◆ **Task requirements**: Each record that follows should be duplicated exactly, except for its pictures.

◆ **Data records**:
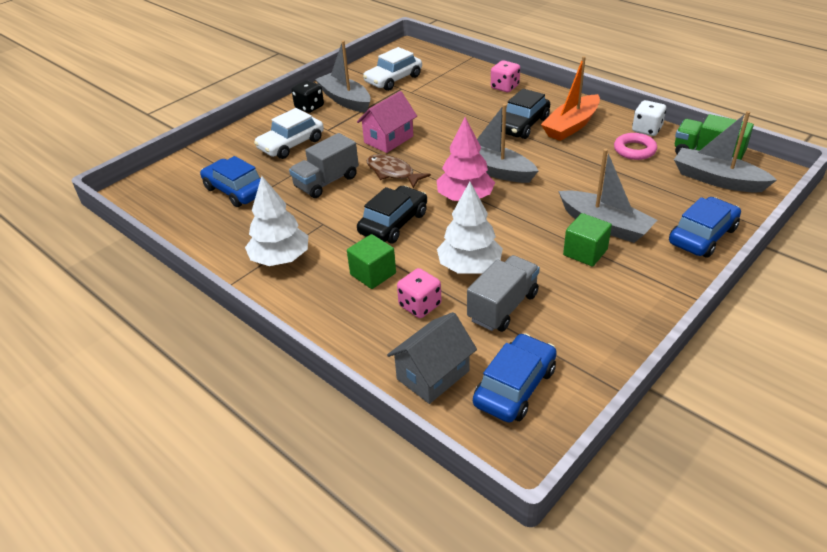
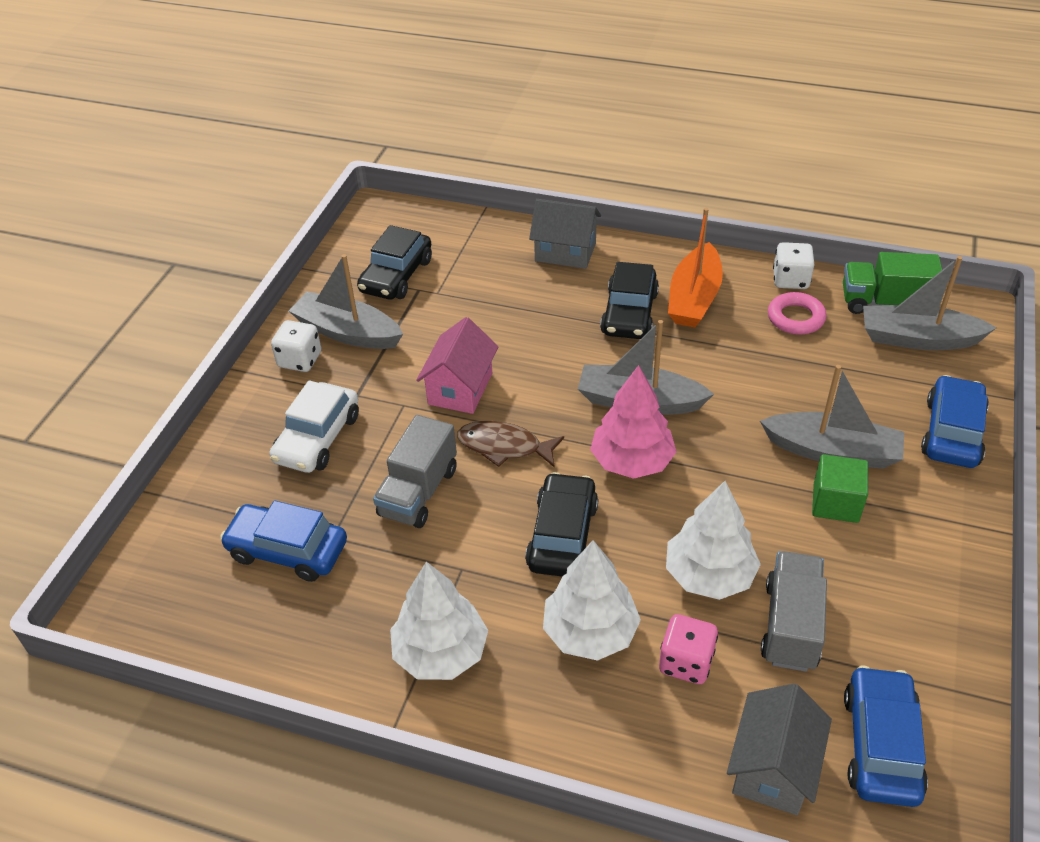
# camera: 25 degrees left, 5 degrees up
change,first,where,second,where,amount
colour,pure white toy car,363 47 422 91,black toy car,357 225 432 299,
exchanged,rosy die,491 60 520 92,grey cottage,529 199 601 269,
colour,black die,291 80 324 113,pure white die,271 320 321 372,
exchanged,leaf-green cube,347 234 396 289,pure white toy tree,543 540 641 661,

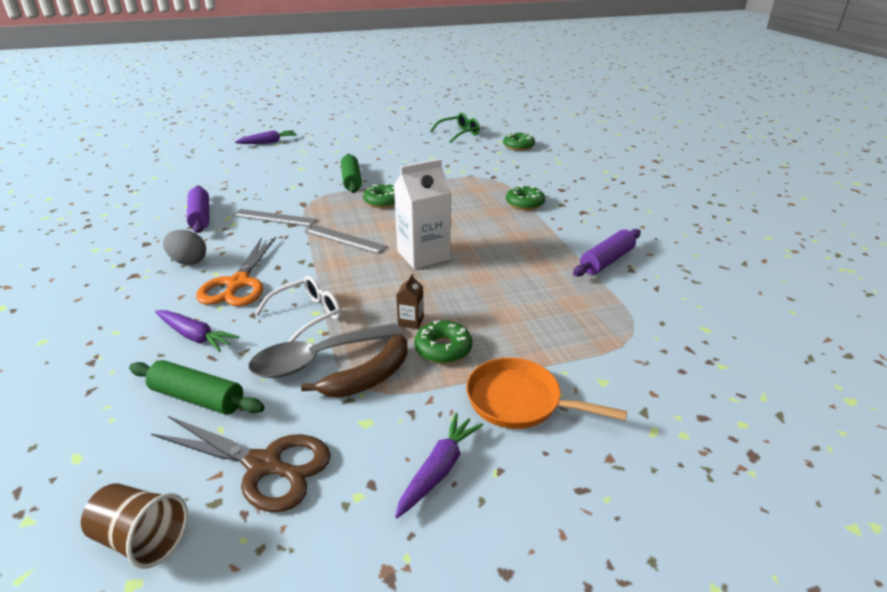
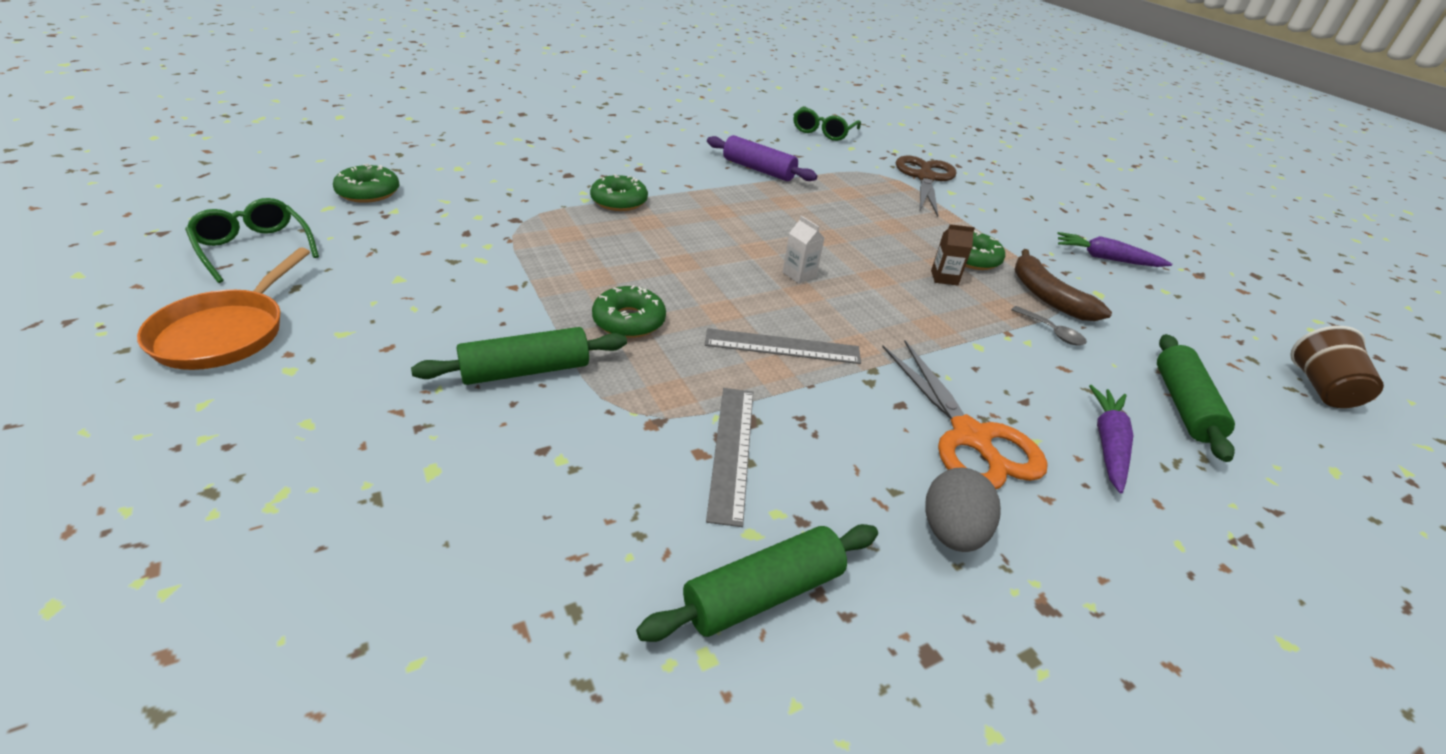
# camera: 105 degrees left, 5 degrees up
change,first,where,second,where,amount
missing,royal purple root vegetable,235 130 297 144,,,
size,pure white carton,394 159 451 269,,783 216 824 284,x0.44
colour,royal purple rolling pin,187 186 209 233,leaf-green rolling pin,636 524 878 642,
spun,grey ruler,305 225 388 254,,705 328 861 364,75 degrees clockwise
spun,bright orange scissors,196 237 276 306,,882 340 1048 489,75 degrees clockwise
missing,pure white spectacles,255 276 341 342,,,
size,grey tablespoon,248 323 402 378,,1011 306 1087 345,x0.45
spun,dark brown banana fruit,301 334 408 398,,1014 249 1112 321,150 degrees counterclockwise
relocated,bright orange skillet,466 358 627 429,,137 247 310 370,
relocated,dark brown scissors,151 416 331 512,,896 156 956 217,
appeared,,,leaf-green spectacles,793 106 861 141,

◆ **Reply**:
# camera: 25 degrees left, 5 degrees up
change,first,where,second,where,amount
colour,pure white toy car,363 47 422 91,black toy car,357 225 432 299,
exchanged,rosy die,491 60 520 92,grey cottage,529 199 601 269,
colour,black die,291 80 324 113,pure white die,271 320 321 372,
exchanged,leaf-green cube,347 234 396 289,pure white toy tree,543 540 641 661,

# camera: 105 degrees left, 5 degrees up
change,first,where,second,where,amount
missing,royal purple root vegetable,235 130 297 144,,,
size,pure white carton,394 159 451 269,,783 216 824 284,x0.44
colour,royal purple rolling pin,187 186 209 233,leaf-green rolling pin,636 524 878 642,
spun,grey ruler,305 225 388 254,,705 328 861 364,75 degrees clockwise
spun,bright orange scissors,196 237 276 306,,882 340 1048 489,75 degrees clockwise
missing,pure white spectacles,255 276 341 342,,,
size,grey tablespoon,248 323 402 378,,1011 306 1087 345,x0.45
spun,dark brown banana fruit,301 334 408 398,,1014 249 1112 321,150 degrees counterclockwise
relocated,bright orange skillet,466 358 627 429,,137 247 310 370,
relocated,dark brown scissors,151 416 331 512,,896 156 956 217,
appeared,,,leaf-green spectacles,793 106 861 141,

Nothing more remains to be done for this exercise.